Pull every line with "fish" from the entries below.

◆ **Input**:
####

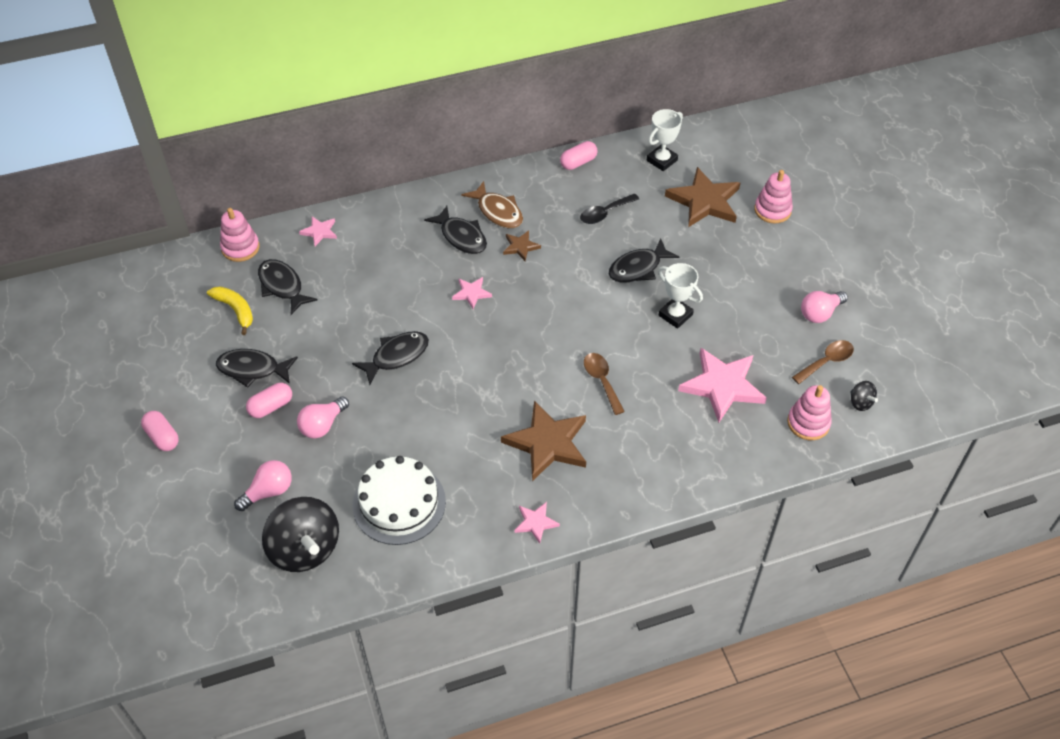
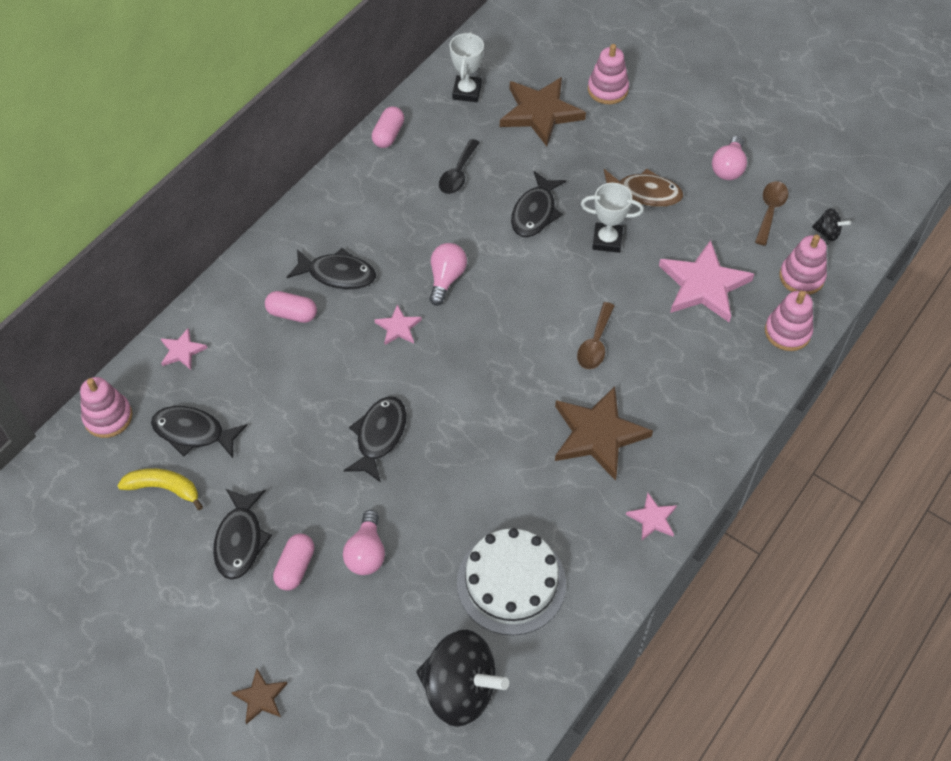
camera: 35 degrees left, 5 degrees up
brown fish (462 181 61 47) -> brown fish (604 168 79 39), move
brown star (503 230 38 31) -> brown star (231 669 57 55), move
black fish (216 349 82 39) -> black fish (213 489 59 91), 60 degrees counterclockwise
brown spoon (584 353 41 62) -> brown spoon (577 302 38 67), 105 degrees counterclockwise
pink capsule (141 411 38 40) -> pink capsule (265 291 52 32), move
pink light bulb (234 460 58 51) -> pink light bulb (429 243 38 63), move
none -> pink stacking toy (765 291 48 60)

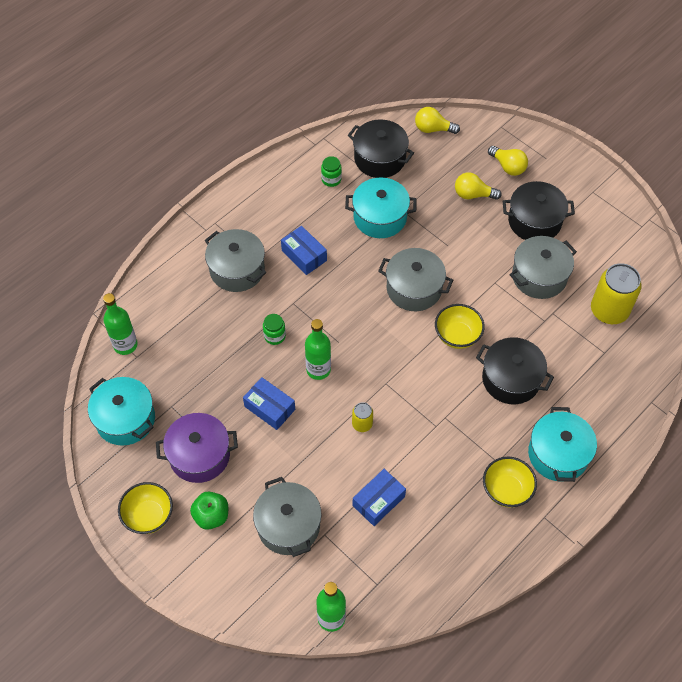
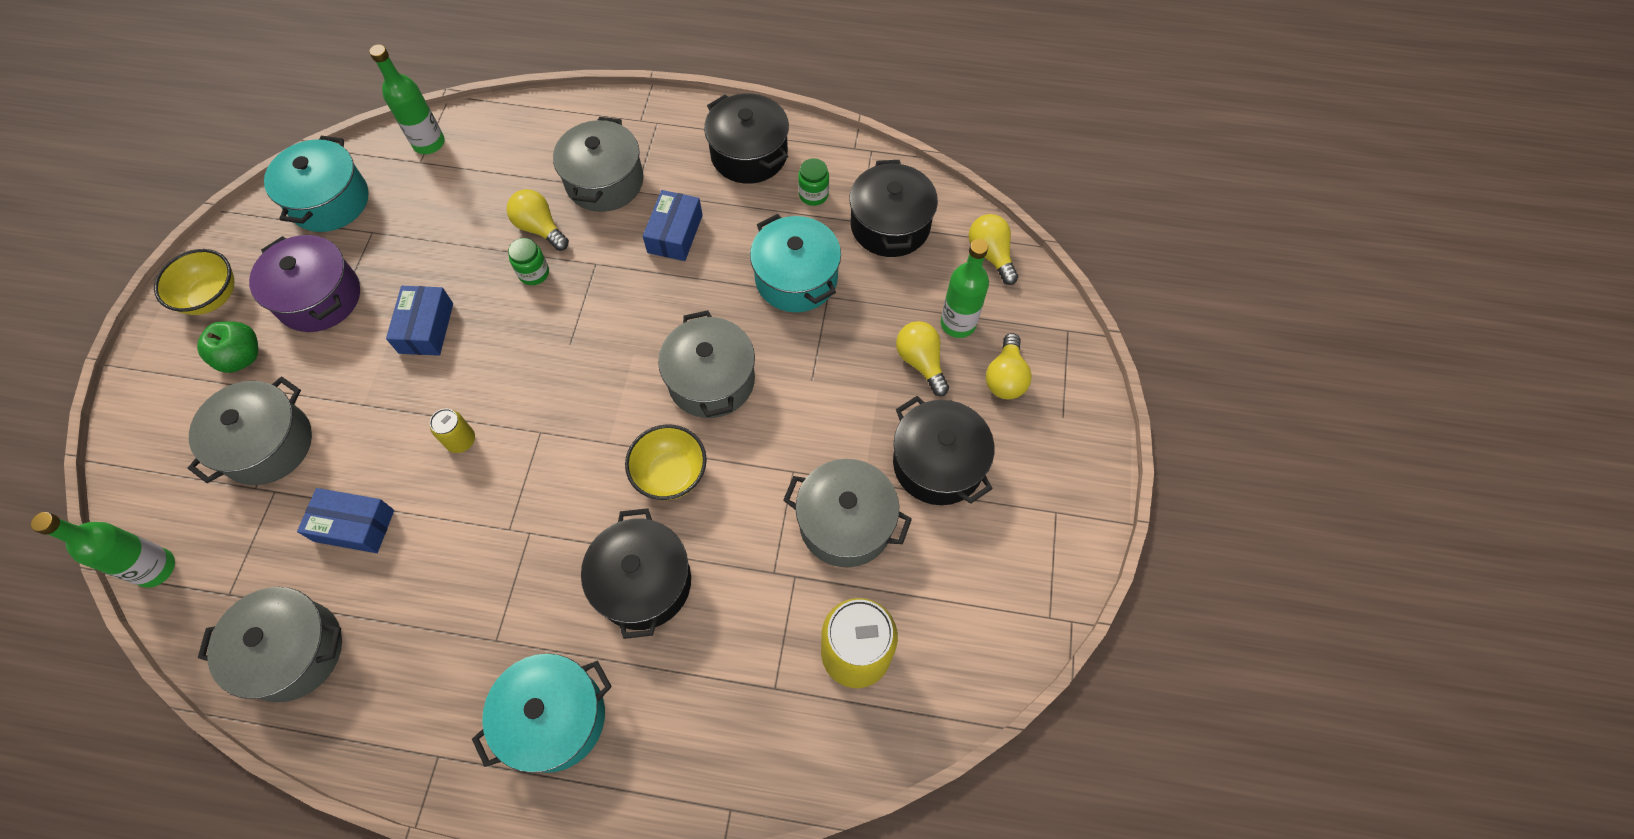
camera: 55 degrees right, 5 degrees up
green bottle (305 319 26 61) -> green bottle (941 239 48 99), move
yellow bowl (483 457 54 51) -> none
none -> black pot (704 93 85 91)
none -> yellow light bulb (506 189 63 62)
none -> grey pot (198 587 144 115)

####

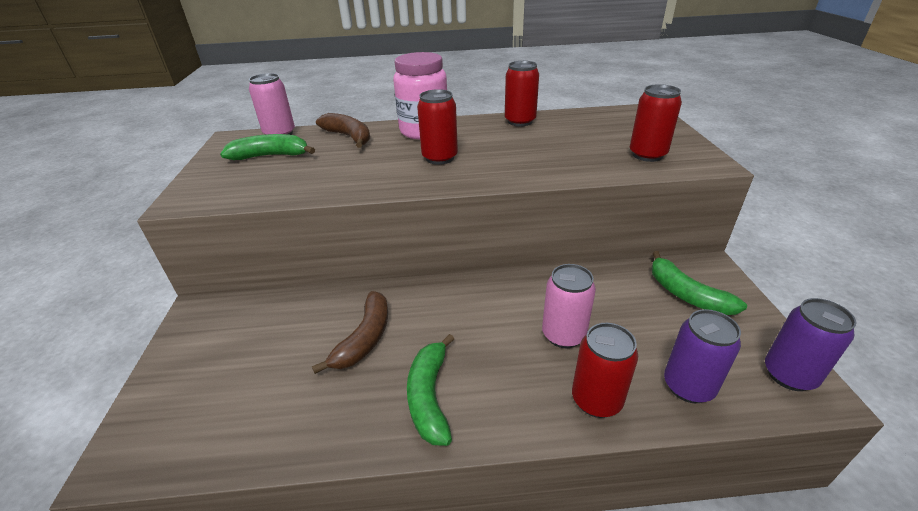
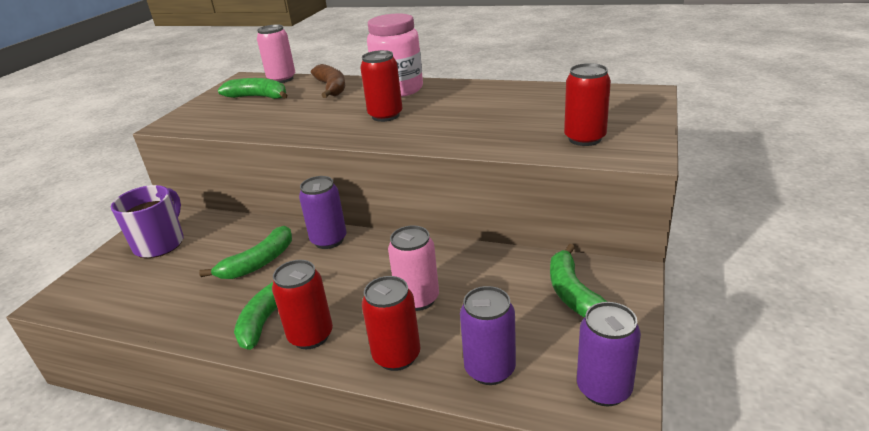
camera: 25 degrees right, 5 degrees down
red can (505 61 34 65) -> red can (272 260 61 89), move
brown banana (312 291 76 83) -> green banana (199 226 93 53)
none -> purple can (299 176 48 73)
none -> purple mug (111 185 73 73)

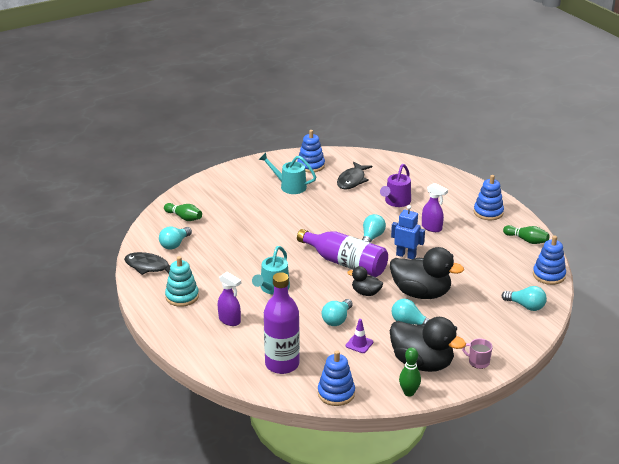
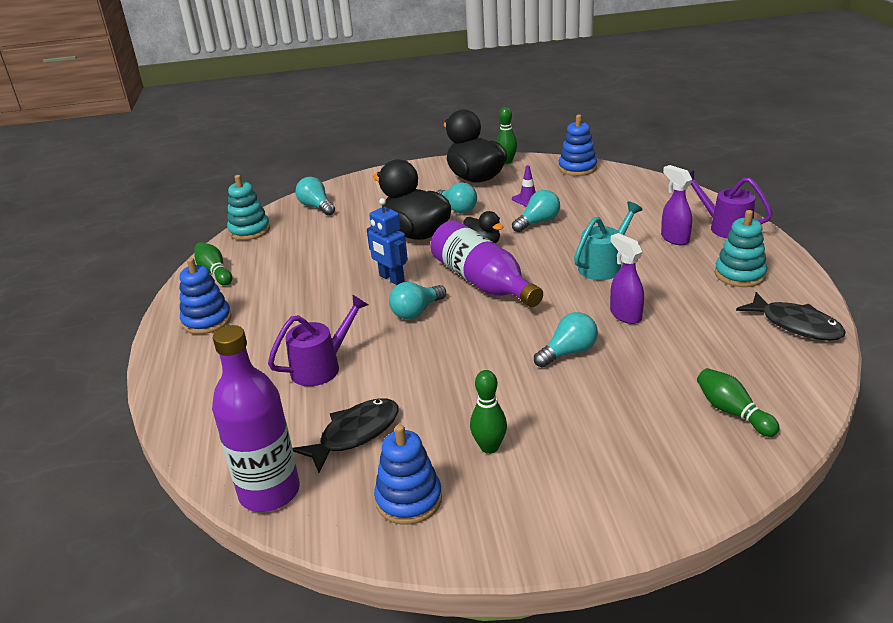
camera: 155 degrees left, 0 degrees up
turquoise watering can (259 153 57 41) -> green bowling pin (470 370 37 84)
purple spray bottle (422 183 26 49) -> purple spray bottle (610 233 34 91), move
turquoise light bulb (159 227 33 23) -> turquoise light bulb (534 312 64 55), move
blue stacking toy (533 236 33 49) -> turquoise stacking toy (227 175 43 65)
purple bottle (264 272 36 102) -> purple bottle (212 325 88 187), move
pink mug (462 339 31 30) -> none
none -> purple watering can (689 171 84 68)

####

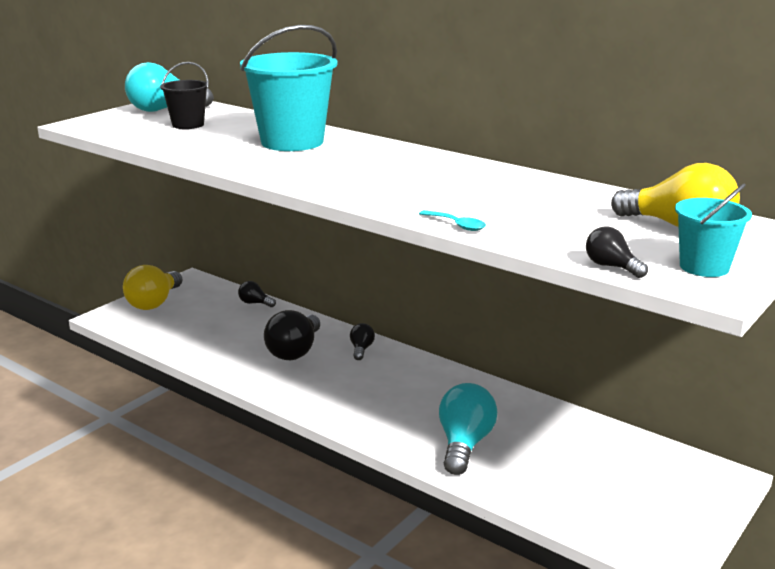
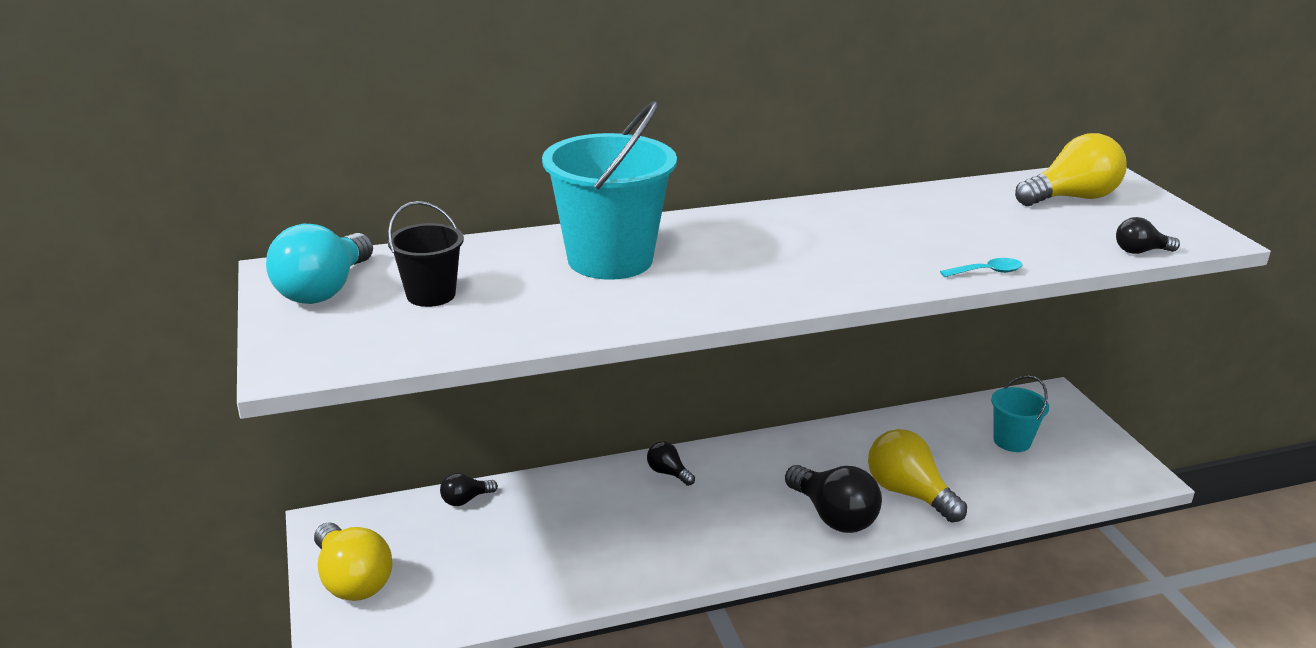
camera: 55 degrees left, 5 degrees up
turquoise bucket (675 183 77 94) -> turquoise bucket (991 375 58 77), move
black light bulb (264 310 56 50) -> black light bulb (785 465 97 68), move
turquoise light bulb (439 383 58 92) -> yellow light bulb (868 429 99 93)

####

◆ **Reply to the exercise**:
brown fish (462 181 61 47) -> brown fish (604 168 79 39), move
black fish (216 349 82 39) -> black fish (213 489 59 91), 60 degrees counterclockwise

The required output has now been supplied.